To do: Copy the lines below, changing every "none" to "off" and keeping everything else the same. Leave out the picture markers.

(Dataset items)
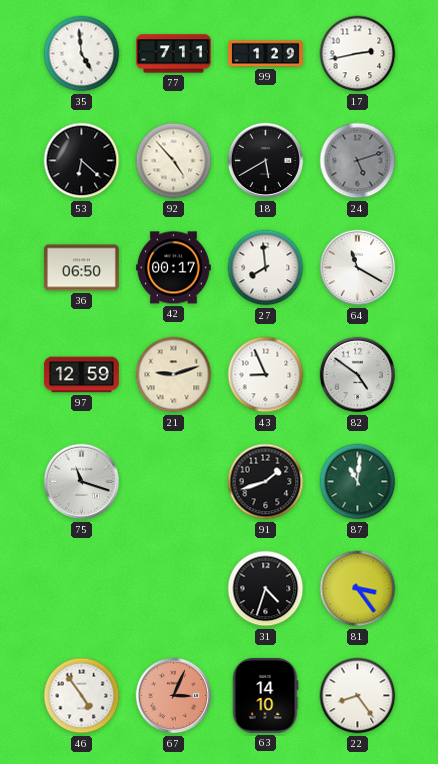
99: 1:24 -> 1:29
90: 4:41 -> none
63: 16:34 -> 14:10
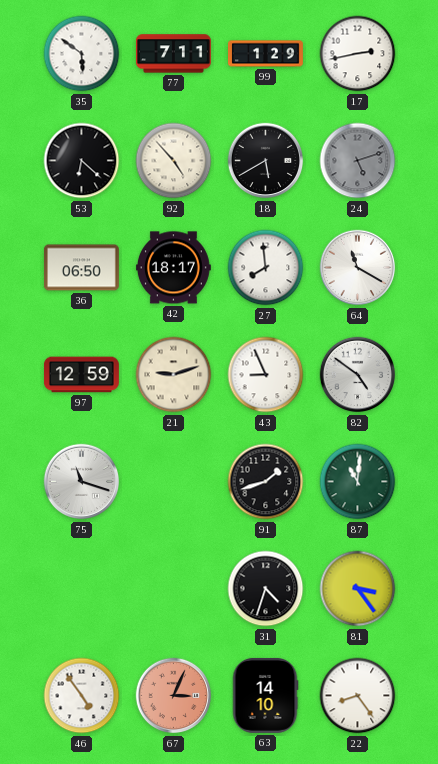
35: 4:59 -> 5:51
42: 00:17 -> 18:17
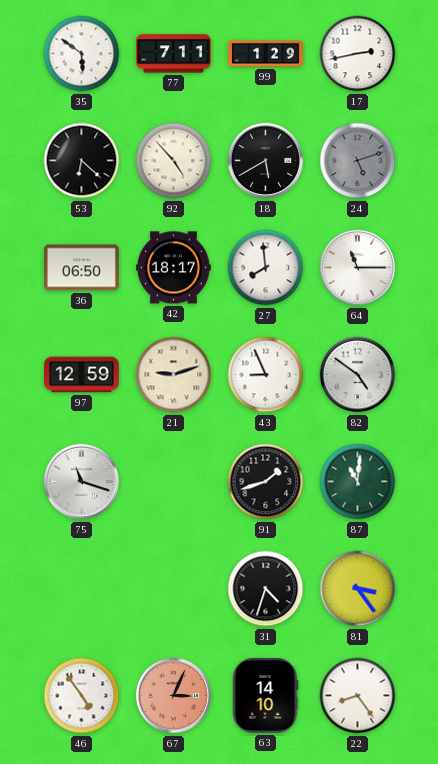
64: 11:20 -> 11:15
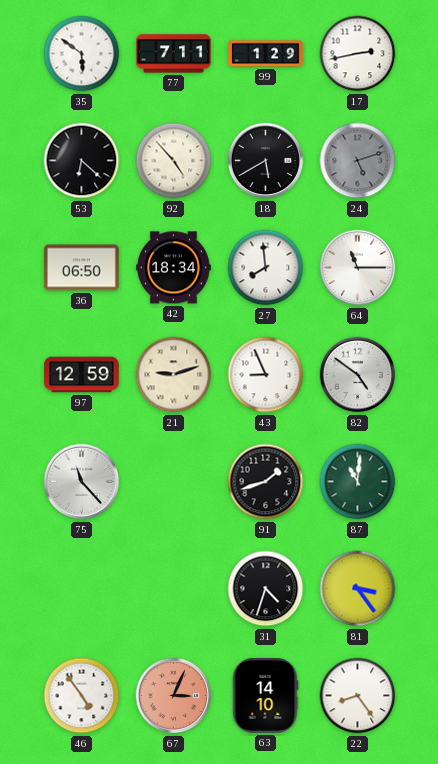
42: 18:17 -> 18:34
75: 11:18 -> 11:23
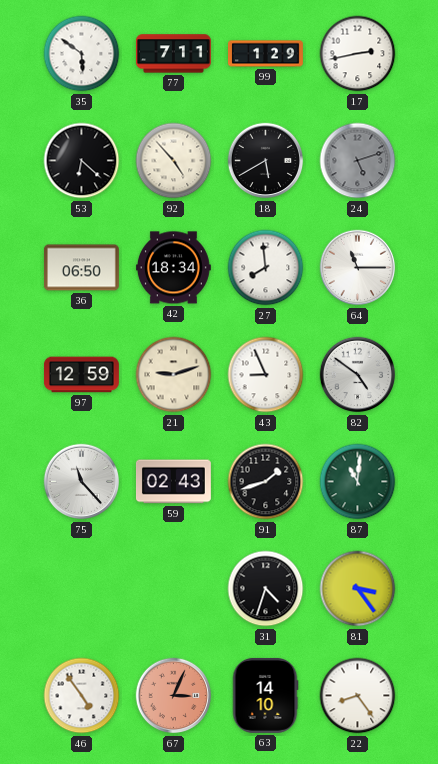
59: none -> 02:43
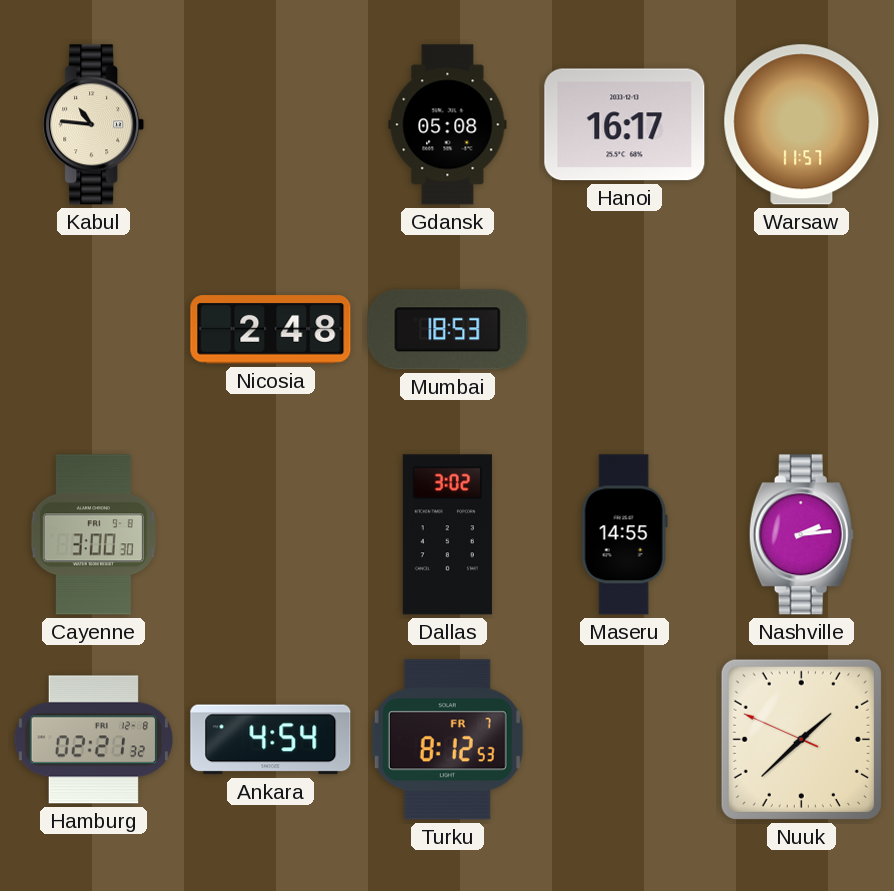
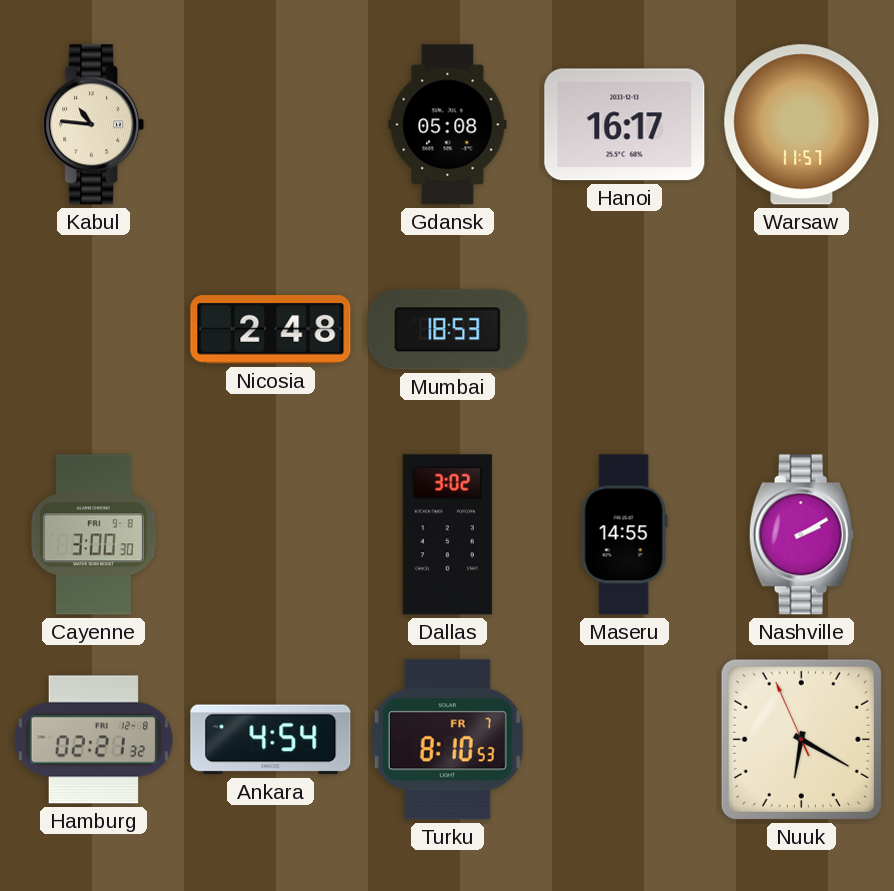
Nashville: 2:14 -> 2:10
Turku: 8:12 -> 8:10
Nuuk: 1:37 -> 6:19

Result of this task:
99: 1:24 -> 1:29
90: 4:41 -> off
63: 16:34 -> 14:10
35: 4:59 -> 5:51
42: 00:17 -> 18:17
64: 11:20 -> 11:15
42: 18:17 -> 18:34
75: 11:18 -> 11:23
59: off -> 02:43
Nashville: 2:14 -> 2:10
Turku: 8:12 -> 8:10
Nuuk: 1:37 -> 6:19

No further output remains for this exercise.